Required work ▸
All lines of the data shown below should be output exactly as they stand.

■ ■ ■

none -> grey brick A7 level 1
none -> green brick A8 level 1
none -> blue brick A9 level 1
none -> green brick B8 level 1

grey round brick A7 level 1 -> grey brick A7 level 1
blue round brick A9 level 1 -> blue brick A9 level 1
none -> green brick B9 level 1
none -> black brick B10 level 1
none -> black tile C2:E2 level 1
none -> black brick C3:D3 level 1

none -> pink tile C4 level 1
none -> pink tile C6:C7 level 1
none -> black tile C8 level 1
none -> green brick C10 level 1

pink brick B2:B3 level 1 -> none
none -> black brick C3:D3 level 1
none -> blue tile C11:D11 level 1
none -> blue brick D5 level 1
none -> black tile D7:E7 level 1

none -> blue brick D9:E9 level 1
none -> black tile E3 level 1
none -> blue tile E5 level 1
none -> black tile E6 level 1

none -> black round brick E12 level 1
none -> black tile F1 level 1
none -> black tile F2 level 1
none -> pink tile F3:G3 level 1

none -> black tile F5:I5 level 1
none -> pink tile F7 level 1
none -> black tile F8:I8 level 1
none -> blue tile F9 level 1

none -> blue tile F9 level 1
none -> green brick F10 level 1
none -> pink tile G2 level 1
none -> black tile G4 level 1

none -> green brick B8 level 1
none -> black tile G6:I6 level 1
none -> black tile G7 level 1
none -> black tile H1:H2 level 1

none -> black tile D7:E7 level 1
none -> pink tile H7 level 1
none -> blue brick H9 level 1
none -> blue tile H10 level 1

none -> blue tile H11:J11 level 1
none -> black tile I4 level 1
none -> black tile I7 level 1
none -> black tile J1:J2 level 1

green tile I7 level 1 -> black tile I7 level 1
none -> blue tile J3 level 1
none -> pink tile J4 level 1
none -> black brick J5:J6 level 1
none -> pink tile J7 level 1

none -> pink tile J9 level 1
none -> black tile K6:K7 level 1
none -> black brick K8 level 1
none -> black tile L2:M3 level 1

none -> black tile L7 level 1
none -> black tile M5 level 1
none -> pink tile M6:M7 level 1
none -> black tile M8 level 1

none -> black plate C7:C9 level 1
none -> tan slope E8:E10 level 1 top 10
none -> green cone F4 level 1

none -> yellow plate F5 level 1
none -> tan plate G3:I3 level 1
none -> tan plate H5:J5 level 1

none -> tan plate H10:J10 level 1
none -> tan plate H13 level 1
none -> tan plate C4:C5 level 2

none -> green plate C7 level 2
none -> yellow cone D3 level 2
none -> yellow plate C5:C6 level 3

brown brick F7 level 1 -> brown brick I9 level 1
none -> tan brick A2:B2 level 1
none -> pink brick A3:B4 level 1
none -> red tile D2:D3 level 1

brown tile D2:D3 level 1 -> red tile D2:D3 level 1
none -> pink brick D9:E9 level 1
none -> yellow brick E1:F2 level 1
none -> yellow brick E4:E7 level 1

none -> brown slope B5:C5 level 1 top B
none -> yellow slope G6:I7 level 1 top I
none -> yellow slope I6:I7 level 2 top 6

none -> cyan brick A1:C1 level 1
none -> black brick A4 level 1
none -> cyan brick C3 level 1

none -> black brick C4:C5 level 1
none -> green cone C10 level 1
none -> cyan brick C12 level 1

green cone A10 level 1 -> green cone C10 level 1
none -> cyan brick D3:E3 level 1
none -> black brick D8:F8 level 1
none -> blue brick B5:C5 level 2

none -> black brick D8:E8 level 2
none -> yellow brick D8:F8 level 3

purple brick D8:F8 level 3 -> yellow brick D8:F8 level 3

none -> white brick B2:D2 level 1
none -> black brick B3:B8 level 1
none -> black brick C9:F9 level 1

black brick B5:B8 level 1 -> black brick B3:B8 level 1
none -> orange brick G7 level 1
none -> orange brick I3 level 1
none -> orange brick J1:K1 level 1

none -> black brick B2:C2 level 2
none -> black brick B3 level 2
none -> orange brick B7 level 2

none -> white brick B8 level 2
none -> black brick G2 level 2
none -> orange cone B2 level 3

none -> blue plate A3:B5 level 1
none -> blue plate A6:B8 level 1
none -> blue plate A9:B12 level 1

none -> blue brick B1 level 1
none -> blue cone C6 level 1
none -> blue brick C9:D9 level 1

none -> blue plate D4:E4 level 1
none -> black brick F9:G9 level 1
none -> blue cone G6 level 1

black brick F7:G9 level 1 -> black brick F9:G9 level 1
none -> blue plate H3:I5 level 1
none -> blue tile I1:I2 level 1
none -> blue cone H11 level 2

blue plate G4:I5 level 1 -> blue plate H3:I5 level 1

■ ■ ■

Written reply ▸
none -> grey brick A7 level 1
none -> green brick A8 level 1
none -> blue brick A9 level 1
none -> green brick B8 level 1

grey round brick A7 level 1 -> grey brick A7 level 1
blue round brick A9 level 1 -> blue brick A9 level 1
none -> green brick B9 level 1
none -> black brick B10 level 1
none -> black tile C2:E2 level 1
none -> black brick C3:D3 level 1

none -> pink tile C4 level 1
none -> pink tile C6:C7 level 1
none -> black tile C8 level 1
none -> green brick C10 level 1

pink brick B2:B3 level 1 -> none
none -> black brick C3:D3 level 1
none -> blue tile C11:D11 level 1
none -> blue brick D5 level 1
none -> black tile D7:E7 level 1

none -> blue brick D9:E9 level 1
none -> black tile E3 level 1
none -> blue tile E5 level 1
none -> black tile E6 level 1

none -> black round brick E12 level 1
none -> black tile F1 level 1
none -> black tile F2 level 1
none -> pink tile F3:G3 level 1

none -> black tile F5:I5 level 1
none -> pink tile F7 level 1
none -> black tile F8:I8 level 1
none -> blue tile F9 level 1

none -> blue tile F9 level 1
none -> green brick F10 level 1
none -> pink tile G2 level 1
none -> black tile G4 level 1

none -> green brick B8 level 1
none -> black tile G6:I6 level 1
none -> black tile G7 level 1
none -> black tile H1:H2 level 1

none -> black tile D7:E7 level 1
none -> pink tile H7 level 1
none -> blue brick H9 level 1
none -> blue tile H10 level 1

none -> blue tile H11:J11 level 1
none -> black tile I4 level 1
none -> black tile I7 level 1
none -> black tile J1:J2 level 1

green tile I7 level 1 -> black tile I7 level 1
none -> blue tile J3 level 1
none -> pink tile J4 level 1
none -> black brick J5:J6 level 1
none -> pink tile J7 level 1

none -> pink tile J9 level 1
none -> black tile K6:K7 level 1
none -> black brick K8 level 1
none -> black tile L2:M3 level 1

none -> black tile L7 level 1
none -> black tile M5 level 1
none -> pink tile M6:M7 level 1
none -> black tile M8 level 1

none -> black plate C7:C9 level 1
none -> tan slope E8:E10 level 1 top 10
none -> green cone F4 level 1

none -> yellow plate F5 level 1
none -> tan plate G3:I3 level 1
none -> tan plate H5:J5 level 1

none -> tan plate H10:J10 level 1
none -> tan plate H13 level 1
none -> tan plate C4:C5 level 2

none -> green plate C7 level 2
none -> yellow cone D3 level 2
none -> yellow plate C5:C6 level 3

brown brick F7 level 1 -> brown brick I9 level 1
none -> tan brick A2:B2 level 1
none -> pink brick A3:B4 level 1
none -> red tile D2:D3 level 1

brown tile D2:D3 level 1 -> red tile D2:D3 level 1
none -> pink brick D9:E9 level 1
none -> yellow brick E1:F2 level 1
none -> yellow brick E4:E7 level 1

none -> brown slope B5:C5 level 1 top B
none -> yellow slope G6:I7 level 1 top I
none -> yellow slope I6:I7 level 2 top 6

none -> cyan brick A1:C1 level 1
none -> black brick A4 level 1
none -> cyan brick C3 level 1

none -> black brick C4:C5 level 1
none -> green cone C10 level 1
none -> cyan brick C12 level 1

green cone A10 level 1 -> green cone C10 level 1
none -> cyan brick D3:E3 level 1
none -> black brick D8:F8 level 1
none -> blue brick B5:C5 level 2

none -> black brick D8:E8 level 2
none -> yellow brick D8:F8 level 3

purple brick D8:F8 level 3 -> yellow brick D8:F8 level 3

none -> white brick B2:D2 level 1
none -> black brick B3:B8 level 1
none -> black brick C9:F9 level 1

black brick B5:B8 level 1 -> black brick B3:B8 level 1
none -> orange brick G7 level 1
none -> orange brick I3 level 1
none -> orange brick J1:K1 level 1

none -> black brick B2:C2 level 2
none -> black brick B3 level 2
none -> orange brick B7 level 2

none -> white brick B8 level 2
none -> black brick G2 level 2
none -> orange cone B2 level 3

none -> blue plate A3:B5 level 1
none -> blue plate A6:B8 level 1
none -> blue plate A9:B12 level 1

none -> blue brick B1 level 1
none -> blue cone C6 level 1
none -> blue brick C9:D9 level 1

none -> blue plate D4:E4 level 1
none -> black brick F9:G9 level 1
none -> blue cone G6 level 1

black brick F7:G9 level 1 -> black brick F9:G9 level 1
none -> blue plate H3:I5 level 1
none -> blue tile I1:I2 level 1
none -> blue cone H11 level 2

blue plate G4:I5 level 1 -> blue plate H3:I5 level 1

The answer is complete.